## Assigned task
Everything from the line with "yellow round brick E4 level 4 -> none" to the end of the data should be restated word for word, and nothing before it.

## Provided material
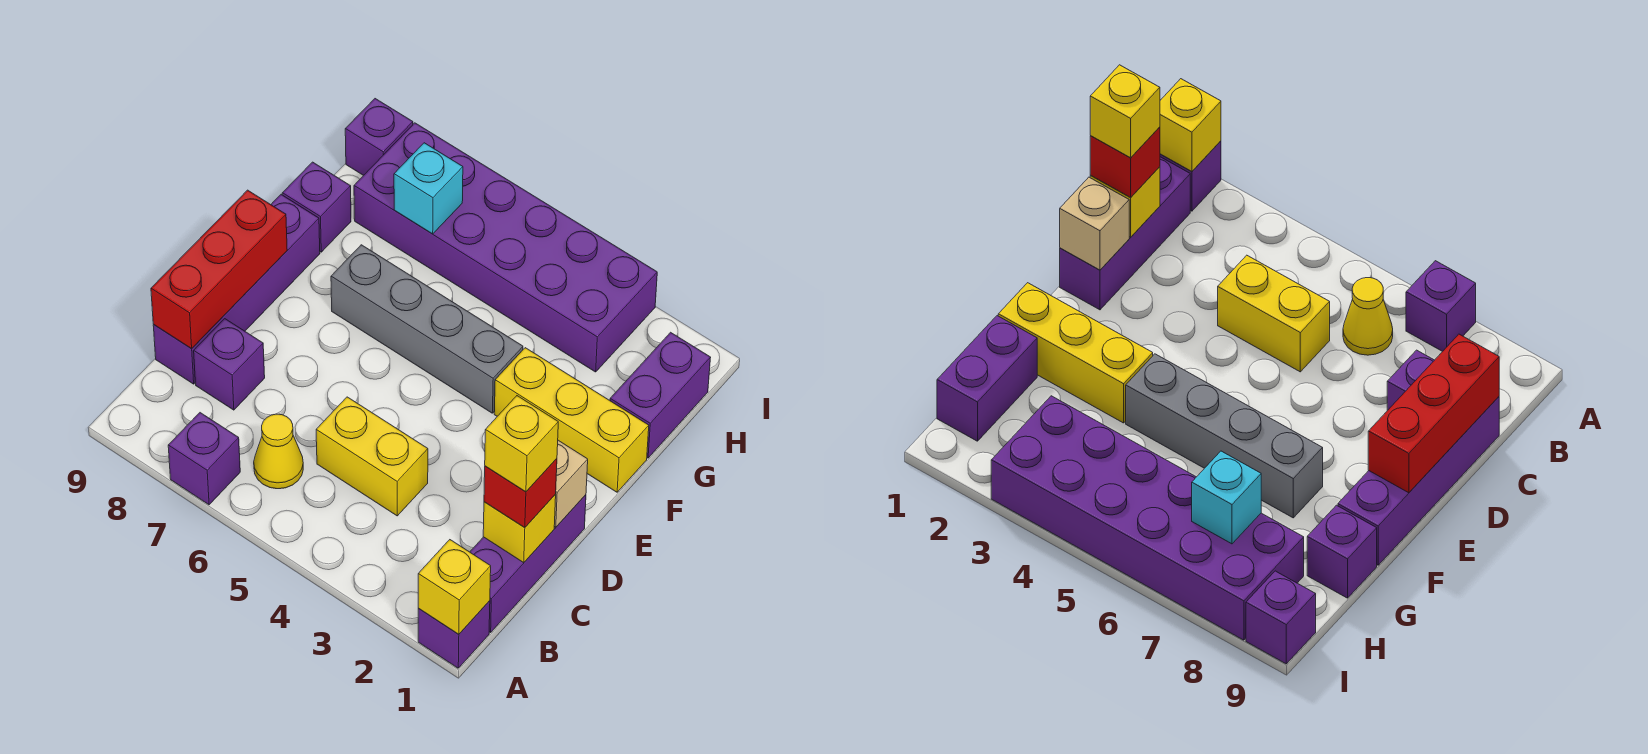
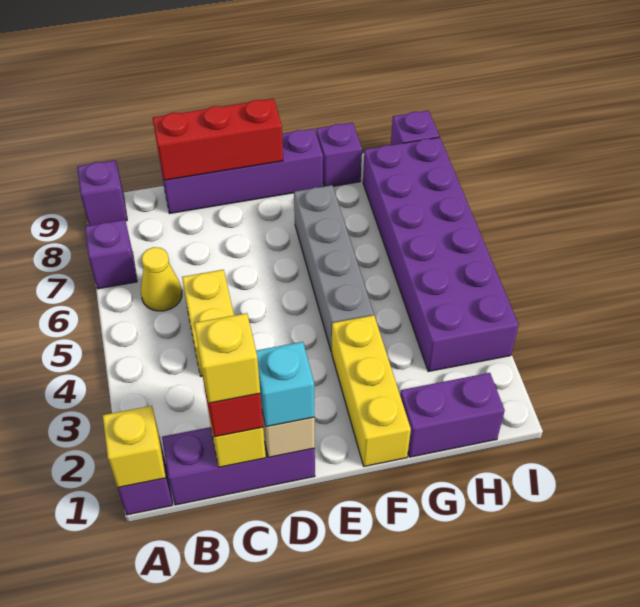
purple brick C8 level 1 -> purple brick A9 level 1
cyan brick H7 level 2 -> cyan brick D1 level 3

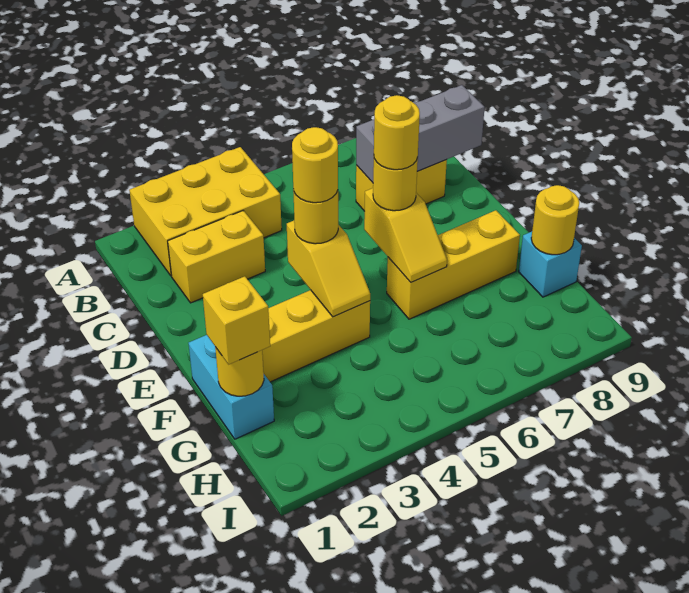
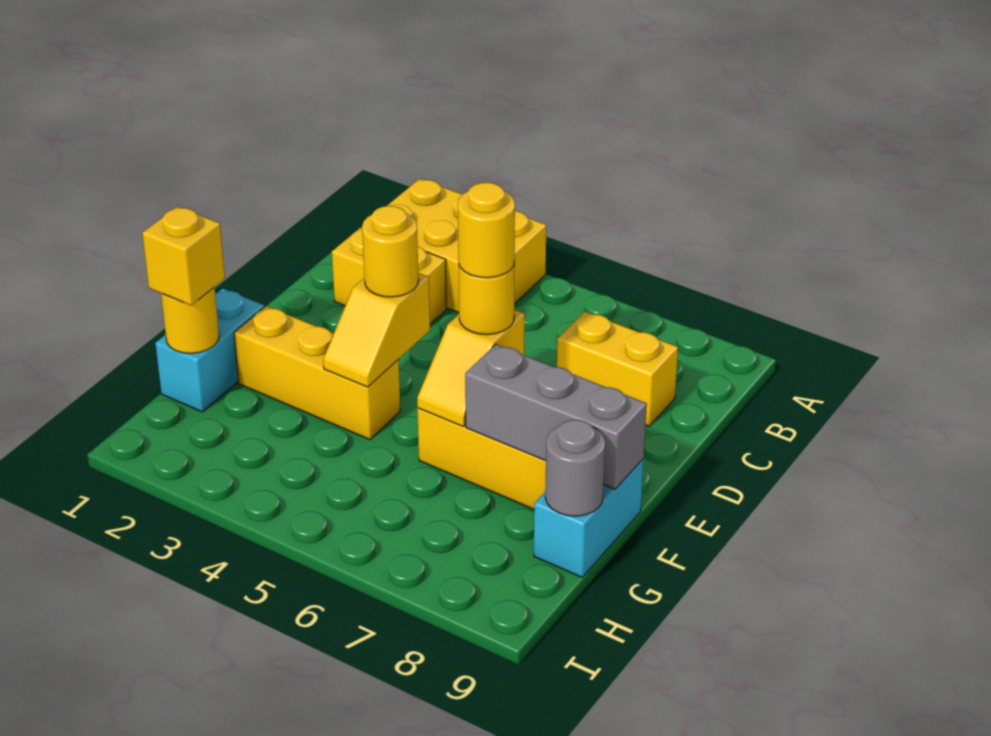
grey brick C7:C9 level 2 -> grey brick F7:F9 level 2
yellow round brick E4 level 4 -> none
cyan brick G9 level 1 -> cyan brick F9:G9 level 1
yellow round brick G9 level 2 -> grey round brick G9 level 2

## Solution to this problem
yellow round brick E4 level 4 -> none
cyan brick G9 level 1 -> cyan brick F9:G9 level 1
yellow round brick G9 level 2 -> grey round brick G9 level 2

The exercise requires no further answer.